----- Extracted material -----

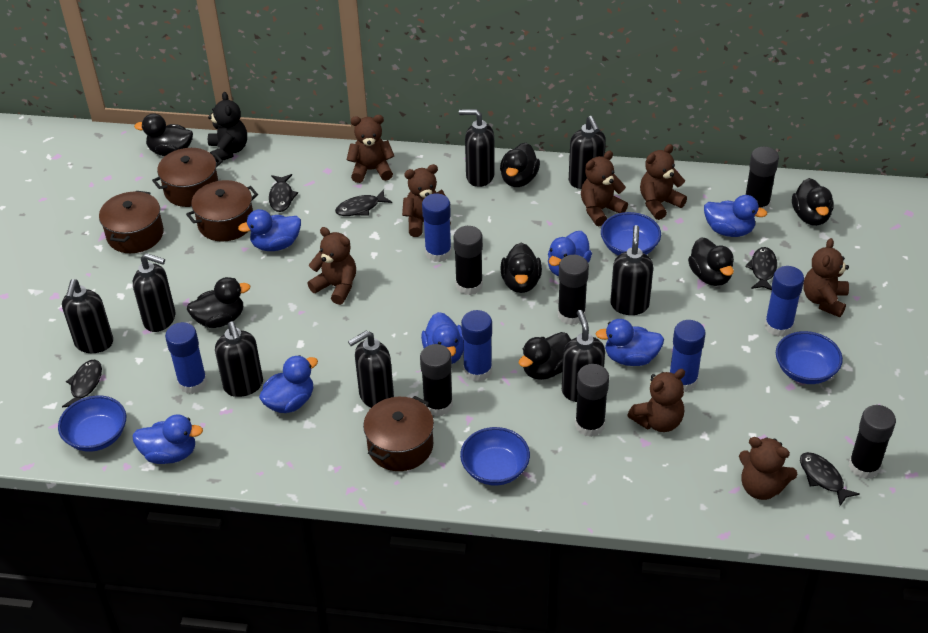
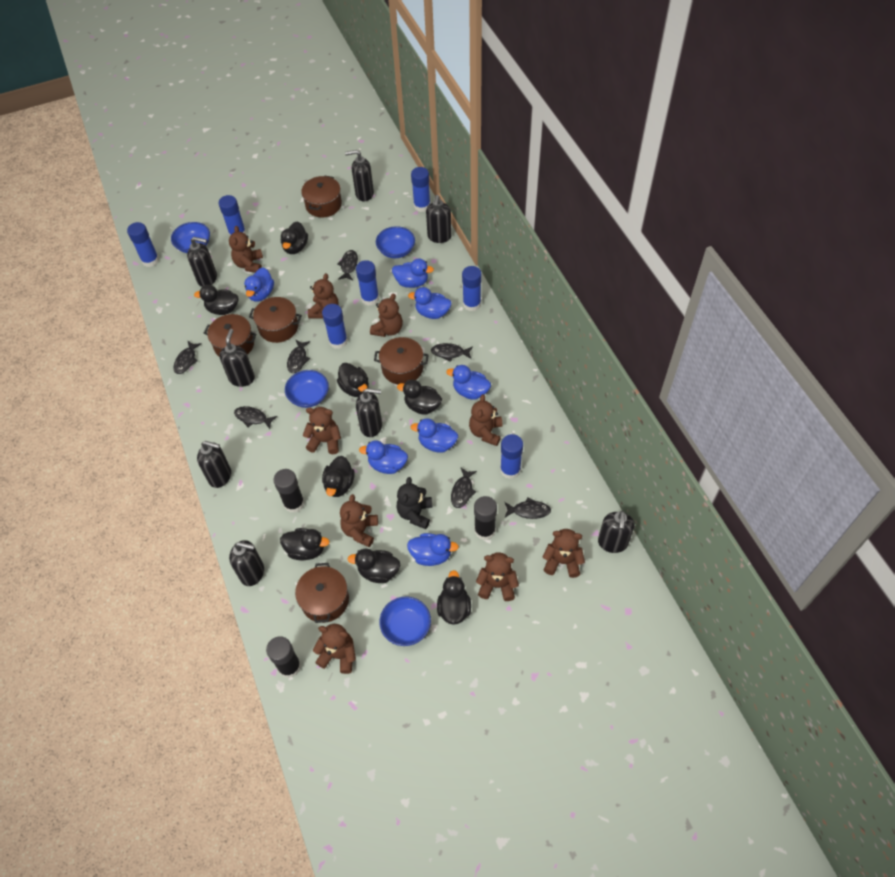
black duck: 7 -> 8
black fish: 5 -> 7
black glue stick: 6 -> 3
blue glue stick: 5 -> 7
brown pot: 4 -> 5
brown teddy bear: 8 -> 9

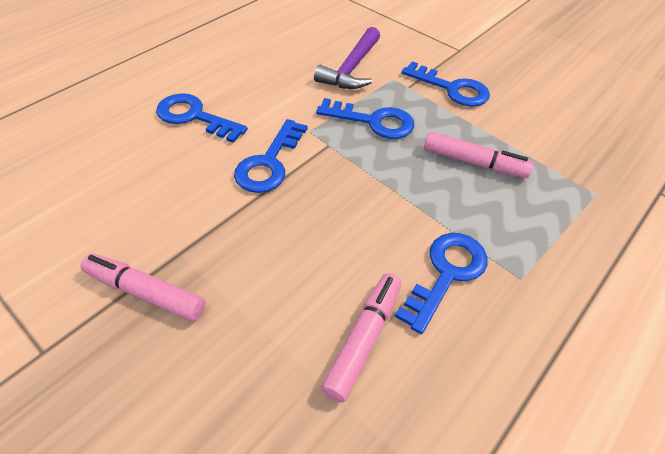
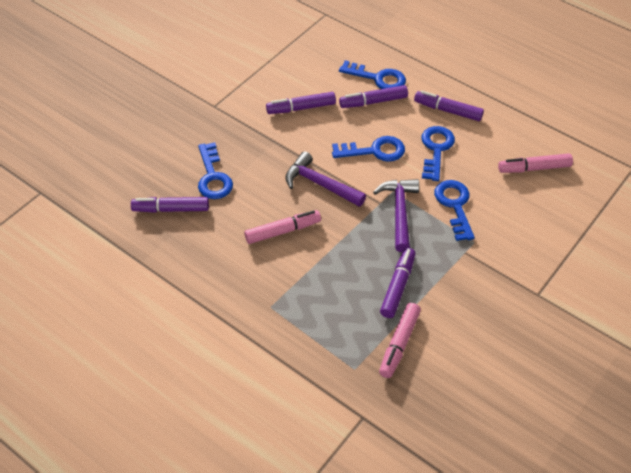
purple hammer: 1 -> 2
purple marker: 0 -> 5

-----
----- Extracted material -----

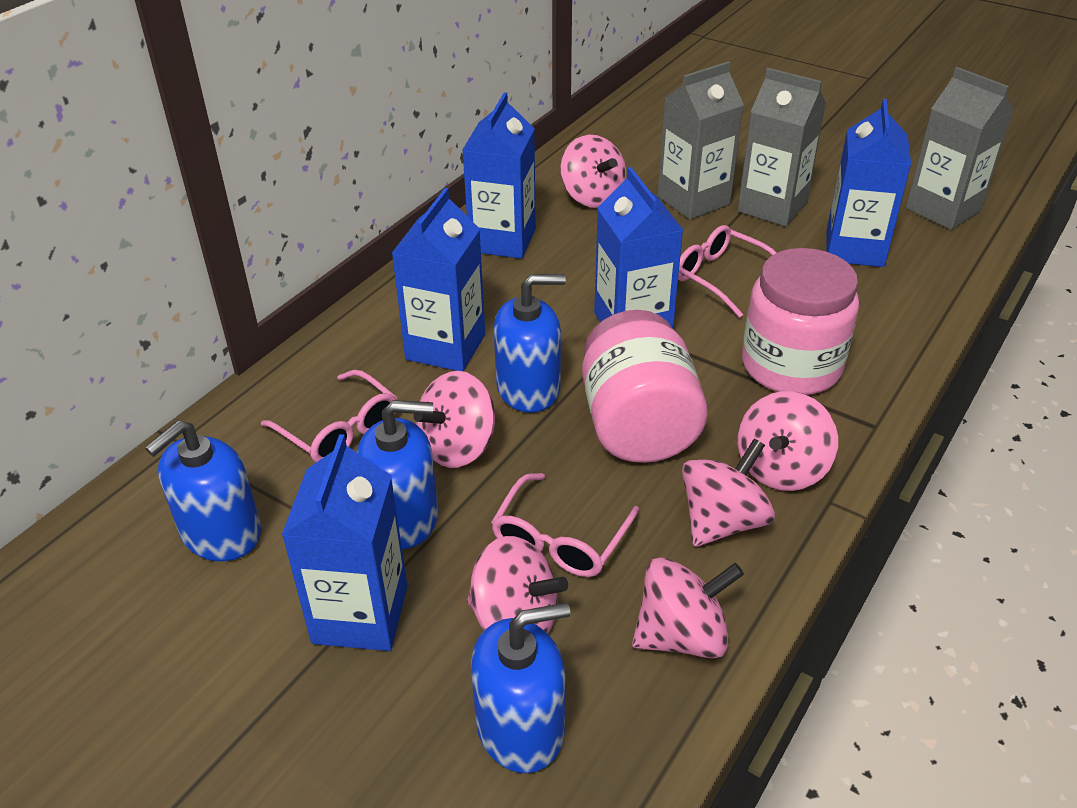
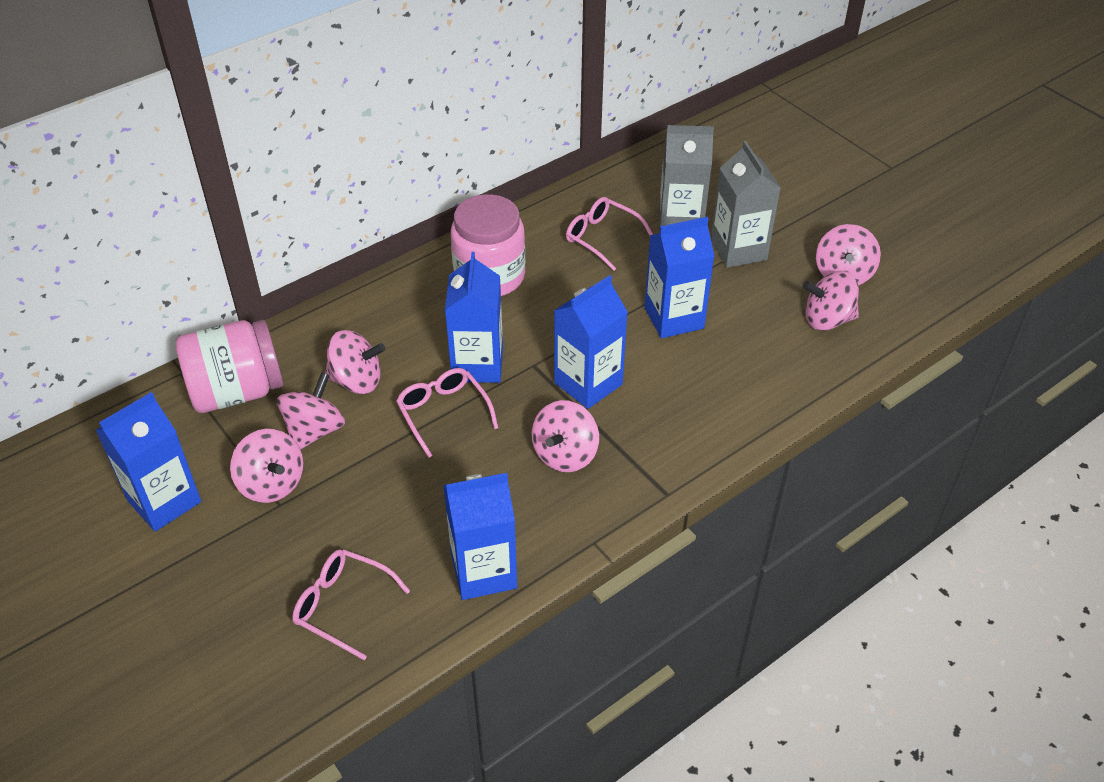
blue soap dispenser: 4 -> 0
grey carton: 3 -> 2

-----

[About this exercise] The lines to copy are those above that contain the string "blue".

[Completed exercise]
blue glue stick: 5 -> 7
blue soap dispenser: 4 -> 0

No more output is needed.